── Working data
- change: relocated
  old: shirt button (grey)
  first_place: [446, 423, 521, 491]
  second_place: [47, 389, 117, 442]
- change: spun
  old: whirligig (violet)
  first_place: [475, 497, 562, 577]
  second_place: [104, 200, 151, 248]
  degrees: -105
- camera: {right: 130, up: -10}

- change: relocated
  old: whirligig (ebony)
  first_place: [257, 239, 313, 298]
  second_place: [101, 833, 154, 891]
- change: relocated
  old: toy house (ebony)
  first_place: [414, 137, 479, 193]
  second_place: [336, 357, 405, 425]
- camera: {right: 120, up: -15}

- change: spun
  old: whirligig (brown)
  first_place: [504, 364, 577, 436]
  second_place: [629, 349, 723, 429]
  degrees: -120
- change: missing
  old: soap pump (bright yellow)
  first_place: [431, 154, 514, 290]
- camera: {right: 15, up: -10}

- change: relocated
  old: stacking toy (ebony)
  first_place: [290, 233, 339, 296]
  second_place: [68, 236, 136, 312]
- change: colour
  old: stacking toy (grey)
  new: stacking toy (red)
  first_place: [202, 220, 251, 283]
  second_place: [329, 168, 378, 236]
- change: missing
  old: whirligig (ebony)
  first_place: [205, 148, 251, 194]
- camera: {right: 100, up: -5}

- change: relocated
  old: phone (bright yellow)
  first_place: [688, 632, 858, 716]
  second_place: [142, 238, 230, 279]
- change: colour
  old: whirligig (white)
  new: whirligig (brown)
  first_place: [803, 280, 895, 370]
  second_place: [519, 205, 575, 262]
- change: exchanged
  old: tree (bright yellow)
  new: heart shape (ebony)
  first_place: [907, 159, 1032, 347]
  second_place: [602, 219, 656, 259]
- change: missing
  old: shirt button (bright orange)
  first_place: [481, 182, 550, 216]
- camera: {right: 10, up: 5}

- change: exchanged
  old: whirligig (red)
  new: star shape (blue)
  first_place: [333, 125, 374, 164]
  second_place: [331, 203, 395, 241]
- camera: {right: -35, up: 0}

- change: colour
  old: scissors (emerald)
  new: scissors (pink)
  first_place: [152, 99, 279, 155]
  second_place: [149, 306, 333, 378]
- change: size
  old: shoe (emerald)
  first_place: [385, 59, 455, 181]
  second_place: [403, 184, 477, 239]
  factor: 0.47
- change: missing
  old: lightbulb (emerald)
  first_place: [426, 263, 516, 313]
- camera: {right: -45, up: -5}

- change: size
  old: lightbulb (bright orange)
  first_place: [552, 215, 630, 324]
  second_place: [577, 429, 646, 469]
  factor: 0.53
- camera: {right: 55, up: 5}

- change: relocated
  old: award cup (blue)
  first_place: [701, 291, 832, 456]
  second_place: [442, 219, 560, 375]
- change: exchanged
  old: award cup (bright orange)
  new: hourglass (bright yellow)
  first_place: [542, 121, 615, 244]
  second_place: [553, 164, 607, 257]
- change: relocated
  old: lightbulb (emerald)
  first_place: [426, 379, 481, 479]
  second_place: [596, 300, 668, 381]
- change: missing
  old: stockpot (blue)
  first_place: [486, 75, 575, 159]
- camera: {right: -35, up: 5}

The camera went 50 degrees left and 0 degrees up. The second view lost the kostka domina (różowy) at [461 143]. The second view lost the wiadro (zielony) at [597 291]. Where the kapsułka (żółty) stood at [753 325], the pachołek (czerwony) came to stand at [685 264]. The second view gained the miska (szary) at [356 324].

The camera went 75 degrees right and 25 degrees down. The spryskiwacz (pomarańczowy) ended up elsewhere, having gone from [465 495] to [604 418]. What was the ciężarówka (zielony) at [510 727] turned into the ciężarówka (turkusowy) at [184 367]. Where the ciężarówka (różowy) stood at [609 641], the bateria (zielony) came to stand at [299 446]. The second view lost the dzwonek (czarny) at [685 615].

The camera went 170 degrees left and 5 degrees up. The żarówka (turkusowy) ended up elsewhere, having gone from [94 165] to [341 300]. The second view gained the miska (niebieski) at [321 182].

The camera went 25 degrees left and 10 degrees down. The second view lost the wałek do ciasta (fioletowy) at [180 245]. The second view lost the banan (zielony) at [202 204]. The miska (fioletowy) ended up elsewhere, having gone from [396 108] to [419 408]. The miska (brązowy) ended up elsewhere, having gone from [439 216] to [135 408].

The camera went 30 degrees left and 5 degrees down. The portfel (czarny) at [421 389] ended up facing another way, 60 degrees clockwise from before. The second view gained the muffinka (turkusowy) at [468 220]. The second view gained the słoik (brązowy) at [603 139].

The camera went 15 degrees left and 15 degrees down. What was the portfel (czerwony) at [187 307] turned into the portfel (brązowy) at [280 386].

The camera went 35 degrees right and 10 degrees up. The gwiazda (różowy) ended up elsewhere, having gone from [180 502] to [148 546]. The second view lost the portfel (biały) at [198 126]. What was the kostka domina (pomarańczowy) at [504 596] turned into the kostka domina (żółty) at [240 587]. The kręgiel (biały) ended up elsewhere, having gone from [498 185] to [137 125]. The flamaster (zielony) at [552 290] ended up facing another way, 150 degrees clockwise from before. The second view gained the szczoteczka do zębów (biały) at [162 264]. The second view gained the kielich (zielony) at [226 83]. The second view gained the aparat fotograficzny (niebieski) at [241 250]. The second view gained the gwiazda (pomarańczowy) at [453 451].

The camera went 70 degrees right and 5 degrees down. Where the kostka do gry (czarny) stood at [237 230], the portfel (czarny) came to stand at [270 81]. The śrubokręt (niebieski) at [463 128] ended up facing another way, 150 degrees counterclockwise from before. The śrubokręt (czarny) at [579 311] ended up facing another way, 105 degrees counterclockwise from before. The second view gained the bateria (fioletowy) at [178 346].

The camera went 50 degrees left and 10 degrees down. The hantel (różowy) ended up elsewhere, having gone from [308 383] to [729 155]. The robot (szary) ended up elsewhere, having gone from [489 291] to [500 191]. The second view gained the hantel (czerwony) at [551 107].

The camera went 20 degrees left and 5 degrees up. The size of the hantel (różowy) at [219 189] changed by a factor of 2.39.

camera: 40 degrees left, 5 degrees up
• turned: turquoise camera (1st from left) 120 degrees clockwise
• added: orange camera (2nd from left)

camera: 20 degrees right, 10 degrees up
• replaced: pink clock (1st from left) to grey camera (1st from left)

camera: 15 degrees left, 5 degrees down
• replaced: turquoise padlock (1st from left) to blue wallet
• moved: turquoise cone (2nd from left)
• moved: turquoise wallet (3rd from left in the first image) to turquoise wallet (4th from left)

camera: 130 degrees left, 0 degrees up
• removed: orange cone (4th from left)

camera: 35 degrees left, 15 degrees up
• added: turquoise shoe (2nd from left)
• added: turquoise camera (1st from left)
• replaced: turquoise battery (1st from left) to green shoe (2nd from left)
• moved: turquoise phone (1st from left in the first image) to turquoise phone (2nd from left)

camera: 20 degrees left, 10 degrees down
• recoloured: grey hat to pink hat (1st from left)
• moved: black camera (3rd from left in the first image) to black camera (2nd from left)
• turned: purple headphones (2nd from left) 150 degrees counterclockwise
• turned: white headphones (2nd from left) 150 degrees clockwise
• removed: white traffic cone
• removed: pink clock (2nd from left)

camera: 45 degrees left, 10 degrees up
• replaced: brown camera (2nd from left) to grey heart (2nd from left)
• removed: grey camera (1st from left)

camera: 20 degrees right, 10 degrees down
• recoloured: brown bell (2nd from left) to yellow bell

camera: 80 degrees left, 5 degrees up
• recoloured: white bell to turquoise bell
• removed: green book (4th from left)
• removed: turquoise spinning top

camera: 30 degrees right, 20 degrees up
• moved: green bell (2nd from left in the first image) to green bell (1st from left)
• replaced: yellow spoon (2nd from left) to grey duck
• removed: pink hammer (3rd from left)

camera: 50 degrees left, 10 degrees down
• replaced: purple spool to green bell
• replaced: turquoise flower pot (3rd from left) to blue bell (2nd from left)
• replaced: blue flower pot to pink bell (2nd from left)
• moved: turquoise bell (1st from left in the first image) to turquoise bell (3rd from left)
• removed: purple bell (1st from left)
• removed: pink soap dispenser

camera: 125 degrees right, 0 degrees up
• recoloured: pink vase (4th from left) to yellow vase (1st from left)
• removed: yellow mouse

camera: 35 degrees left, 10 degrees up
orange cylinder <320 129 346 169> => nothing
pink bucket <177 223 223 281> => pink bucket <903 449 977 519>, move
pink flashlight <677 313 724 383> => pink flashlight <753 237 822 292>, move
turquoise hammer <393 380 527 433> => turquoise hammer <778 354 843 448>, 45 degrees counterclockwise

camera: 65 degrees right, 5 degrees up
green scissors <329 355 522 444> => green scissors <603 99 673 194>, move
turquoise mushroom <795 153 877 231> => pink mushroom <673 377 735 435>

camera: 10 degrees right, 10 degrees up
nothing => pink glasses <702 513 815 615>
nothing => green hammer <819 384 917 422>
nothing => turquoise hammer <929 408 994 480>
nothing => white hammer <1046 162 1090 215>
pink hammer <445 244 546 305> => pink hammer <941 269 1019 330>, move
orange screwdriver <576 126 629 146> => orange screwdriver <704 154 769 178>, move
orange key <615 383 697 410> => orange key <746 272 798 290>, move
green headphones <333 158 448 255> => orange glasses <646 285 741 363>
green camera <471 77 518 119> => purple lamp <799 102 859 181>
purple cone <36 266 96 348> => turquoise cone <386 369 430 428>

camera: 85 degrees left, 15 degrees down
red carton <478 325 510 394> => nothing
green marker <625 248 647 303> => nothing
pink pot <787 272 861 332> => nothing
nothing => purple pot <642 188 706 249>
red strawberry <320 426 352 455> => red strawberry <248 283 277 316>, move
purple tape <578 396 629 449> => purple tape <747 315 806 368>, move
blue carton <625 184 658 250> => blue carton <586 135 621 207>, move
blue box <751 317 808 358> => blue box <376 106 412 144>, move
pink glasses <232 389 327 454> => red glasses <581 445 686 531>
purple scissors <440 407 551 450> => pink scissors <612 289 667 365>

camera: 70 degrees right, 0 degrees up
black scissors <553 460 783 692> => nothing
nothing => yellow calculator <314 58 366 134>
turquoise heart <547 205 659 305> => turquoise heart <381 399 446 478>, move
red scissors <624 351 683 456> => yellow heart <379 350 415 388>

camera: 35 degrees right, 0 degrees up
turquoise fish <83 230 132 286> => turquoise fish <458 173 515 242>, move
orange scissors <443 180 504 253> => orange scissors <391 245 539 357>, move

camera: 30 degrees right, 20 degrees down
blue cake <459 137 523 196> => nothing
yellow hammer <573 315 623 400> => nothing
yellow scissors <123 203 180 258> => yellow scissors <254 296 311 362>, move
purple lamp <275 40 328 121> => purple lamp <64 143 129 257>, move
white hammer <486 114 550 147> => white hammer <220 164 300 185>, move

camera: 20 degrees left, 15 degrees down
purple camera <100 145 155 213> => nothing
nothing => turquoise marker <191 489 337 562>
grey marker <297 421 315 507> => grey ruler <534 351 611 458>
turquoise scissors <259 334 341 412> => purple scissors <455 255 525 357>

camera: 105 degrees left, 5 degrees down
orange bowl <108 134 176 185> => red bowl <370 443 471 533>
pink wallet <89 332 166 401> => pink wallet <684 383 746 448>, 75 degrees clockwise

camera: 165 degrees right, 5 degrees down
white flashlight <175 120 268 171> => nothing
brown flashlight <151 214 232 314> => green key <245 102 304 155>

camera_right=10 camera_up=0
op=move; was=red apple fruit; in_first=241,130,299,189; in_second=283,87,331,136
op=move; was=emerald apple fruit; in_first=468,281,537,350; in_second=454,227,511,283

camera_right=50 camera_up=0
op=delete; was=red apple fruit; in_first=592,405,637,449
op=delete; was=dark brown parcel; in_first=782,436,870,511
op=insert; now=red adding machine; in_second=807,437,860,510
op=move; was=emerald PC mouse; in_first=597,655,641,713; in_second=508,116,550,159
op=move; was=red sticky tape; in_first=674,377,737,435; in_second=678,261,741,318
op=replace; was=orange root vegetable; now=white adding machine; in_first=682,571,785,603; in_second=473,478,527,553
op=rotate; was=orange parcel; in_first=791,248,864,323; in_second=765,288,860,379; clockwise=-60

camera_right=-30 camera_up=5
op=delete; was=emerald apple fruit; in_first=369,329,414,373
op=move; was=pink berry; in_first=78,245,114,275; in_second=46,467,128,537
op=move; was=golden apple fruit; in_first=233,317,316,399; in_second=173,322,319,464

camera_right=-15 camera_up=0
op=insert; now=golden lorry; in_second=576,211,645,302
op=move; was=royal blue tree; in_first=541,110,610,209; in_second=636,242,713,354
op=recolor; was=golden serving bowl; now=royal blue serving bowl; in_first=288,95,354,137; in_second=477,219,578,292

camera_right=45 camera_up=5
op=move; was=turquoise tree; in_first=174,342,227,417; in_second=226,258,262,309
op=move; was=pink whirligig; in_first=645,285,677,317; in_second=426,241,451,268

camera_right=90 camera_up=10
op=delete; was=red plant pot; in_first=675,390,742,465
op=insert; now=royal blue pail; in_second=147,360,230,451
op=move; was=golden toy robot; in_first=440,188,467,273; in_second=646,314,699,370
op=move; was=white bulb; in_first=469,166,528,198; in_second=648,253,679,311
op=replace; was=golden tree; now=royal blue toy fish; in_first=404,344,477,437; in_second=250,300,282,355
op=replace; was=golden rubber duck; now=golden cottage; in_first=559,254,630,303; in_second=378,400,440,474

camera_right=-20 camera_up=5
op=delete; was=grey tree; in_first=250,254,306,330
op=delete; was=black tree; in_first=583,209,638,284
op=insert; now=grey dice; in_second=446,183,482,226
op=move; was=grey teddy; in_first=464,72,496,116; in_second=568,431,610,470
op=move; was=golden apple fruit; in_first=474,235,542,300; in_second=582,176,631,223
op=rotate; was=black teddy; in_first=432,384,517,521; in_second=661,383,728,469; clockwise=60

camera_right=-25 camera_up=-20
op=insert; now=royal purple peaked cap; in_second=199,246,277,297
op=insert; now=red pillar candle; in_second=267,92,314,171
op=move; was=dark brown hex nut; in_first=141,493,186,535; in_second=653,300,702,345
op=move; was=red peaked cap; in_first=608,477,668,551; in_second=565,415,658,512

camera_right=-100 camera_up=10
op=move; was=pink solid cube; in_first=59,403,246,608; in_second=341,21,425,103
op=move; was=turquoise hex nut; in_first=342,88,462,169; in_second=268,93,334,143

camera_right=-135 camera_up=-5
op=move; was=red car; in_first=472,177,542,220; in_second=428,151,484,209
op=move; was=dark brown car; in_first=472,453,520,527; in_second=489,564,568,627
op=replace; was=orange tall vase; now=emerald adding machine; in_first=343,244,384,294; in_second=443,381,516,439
────
* _What the task requires_:
Scan the data above for the string "recoloured" and copy each line where it appears.

* _Solution_:
• recoloured: grey hat to pink hat (1st from left)
• recoloured: brown bell (2nd from left) to yellow bell
• recoloured: white bell to turquoise bell
• recoloured: pink vase (4th from left) to yellow vase (1st from left)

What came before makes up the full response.